What you are asked to do: Please write out every line of the records below word for word, leaving out the pictures.
---+---
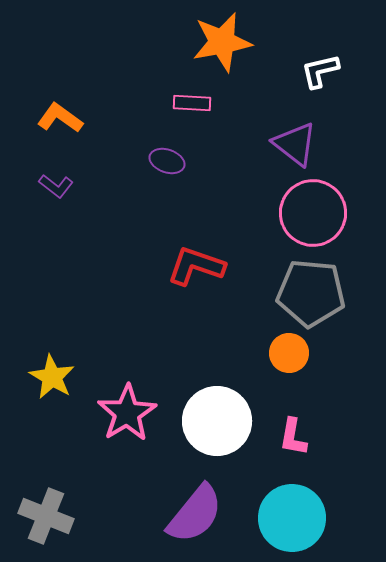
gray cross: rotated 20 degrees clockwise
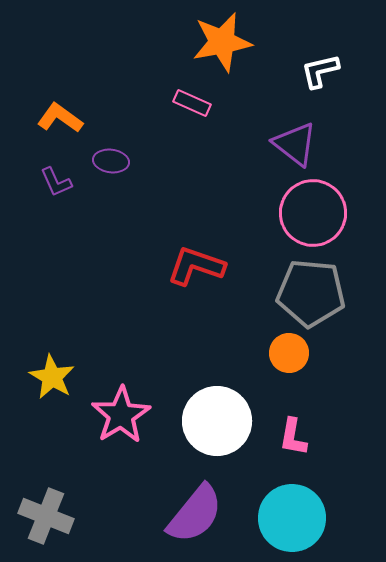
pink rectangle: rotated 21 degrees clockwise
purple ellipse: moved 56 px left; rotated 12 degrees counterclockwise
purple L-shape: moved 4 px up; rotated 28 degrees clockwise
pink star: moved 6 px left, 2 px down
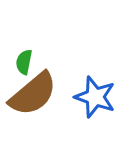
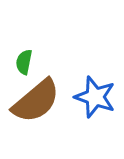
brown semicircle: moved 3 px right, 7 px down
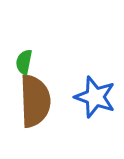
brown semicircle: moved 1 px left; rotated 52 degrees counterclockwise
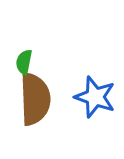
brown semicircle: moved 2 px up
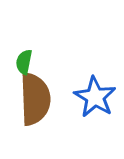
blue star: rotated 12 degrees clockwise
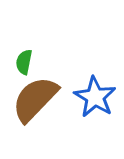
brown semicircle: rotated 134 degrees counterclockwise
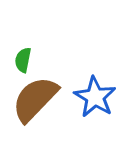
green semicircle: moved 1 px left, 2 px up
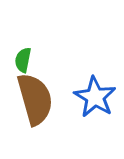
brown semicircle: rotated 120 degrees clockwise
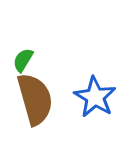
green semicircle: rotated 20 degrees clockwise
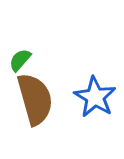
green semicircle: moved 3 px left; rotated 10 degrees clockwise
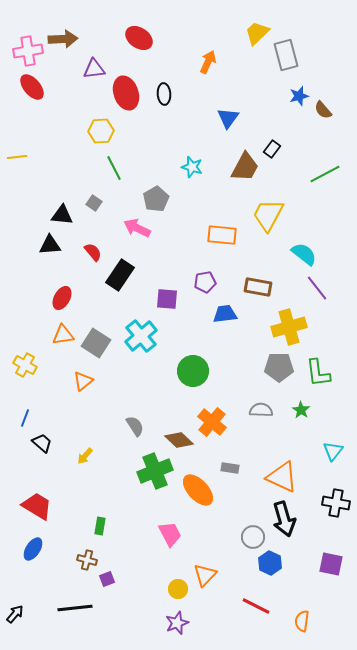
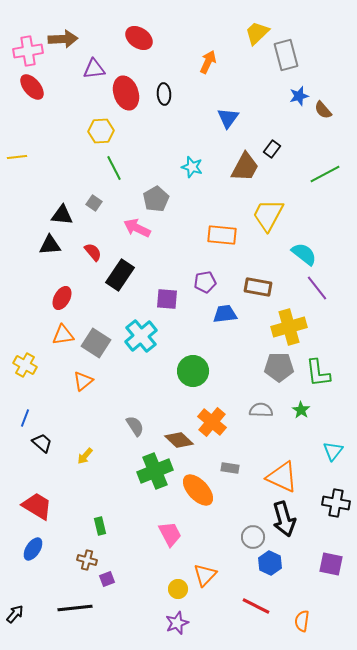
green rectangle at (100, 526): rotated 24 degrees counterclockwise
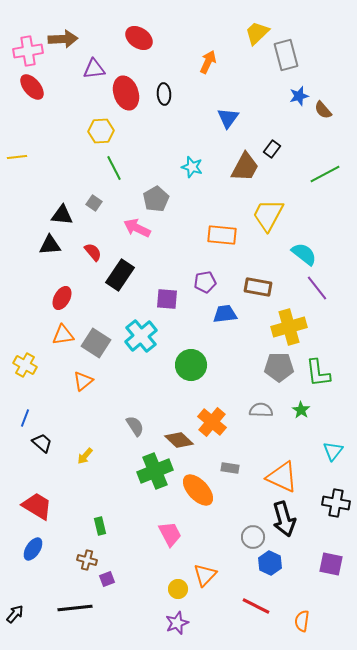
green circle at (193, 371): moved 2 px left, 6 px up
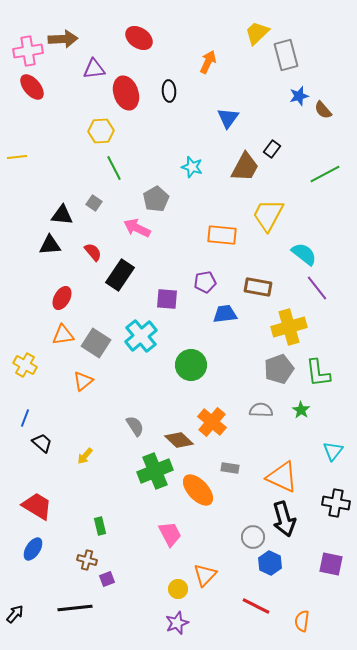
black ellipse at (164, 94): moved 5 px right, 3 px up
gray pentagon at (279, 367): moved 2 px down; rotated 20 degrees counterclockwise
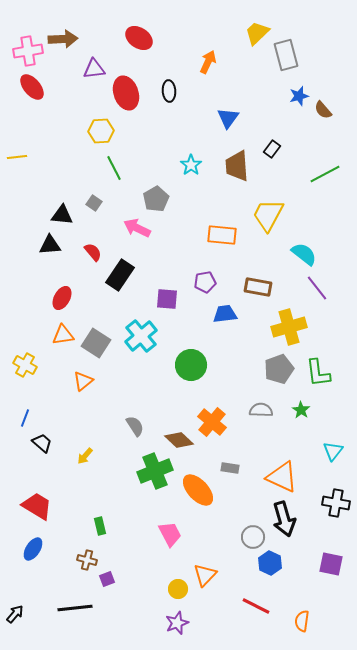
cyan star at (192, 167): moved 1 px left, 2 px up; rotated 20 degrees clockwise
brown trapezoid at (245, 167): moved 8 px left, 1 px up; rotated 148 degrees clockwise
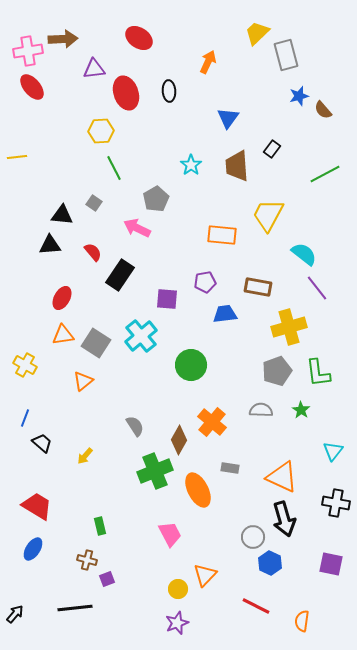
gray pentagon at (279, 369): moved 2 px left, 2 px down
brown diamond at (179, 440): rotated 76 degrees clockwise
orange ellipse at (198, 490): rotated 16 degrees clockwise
---+---
Answer to the task:
gray cross: rotated 20 degrees clockwise
pink rectangle: rotated 21 degrees clockwise
purple ellipse: moved 56 px left; rotated 12 degrees counterclockwise
purple L-shape: moved 4 px up; rotated 28 degrees clockwise
pink star: moved 6 px left, 2 px down
brown semicircle: moved 3 px right, 7 px down
brown semicircle: moved 1 px left; rotated 52 degrees counterclockwise
brown semicircle: moved 2 px up
blue star: rotated 12 degrees clockwise
brown semicircle: rotated 134 degrees counterclockwise
green semicircle: moved 1 px left, 2 px up
brown semicircle: rotated 120 degrees clockwise
green semicircle: rotated 20 degrees clockwise
green semicircle: moved 3 px left; rotated 10 degrees clockwise
green rectangle at (100, 526): rotated 24 degrees counterclockwise
green circle at (193, 371): moved 2 px left, 6 px up
black ellipse at (164, 94): moved 5 px right, 3 px up
gray pentagon at (279, 367): moved 2 px down; rotated 20 degrees counterclockwise
cyan star at (192, 167): moved 1 px left, 2 px up; rotated 20 degrees clockwise
brown trapezoid at (245, 167): moved 8 px left, 1 px up; rotated 148 degrees clockwise
gray pentagon at (279, 369): moved 2 px left, 2 px down
brown diamond at (179, 440): rotated 76 degrees clockwise
orange ellipse at (198, 490): rotated 16 degrees clockwise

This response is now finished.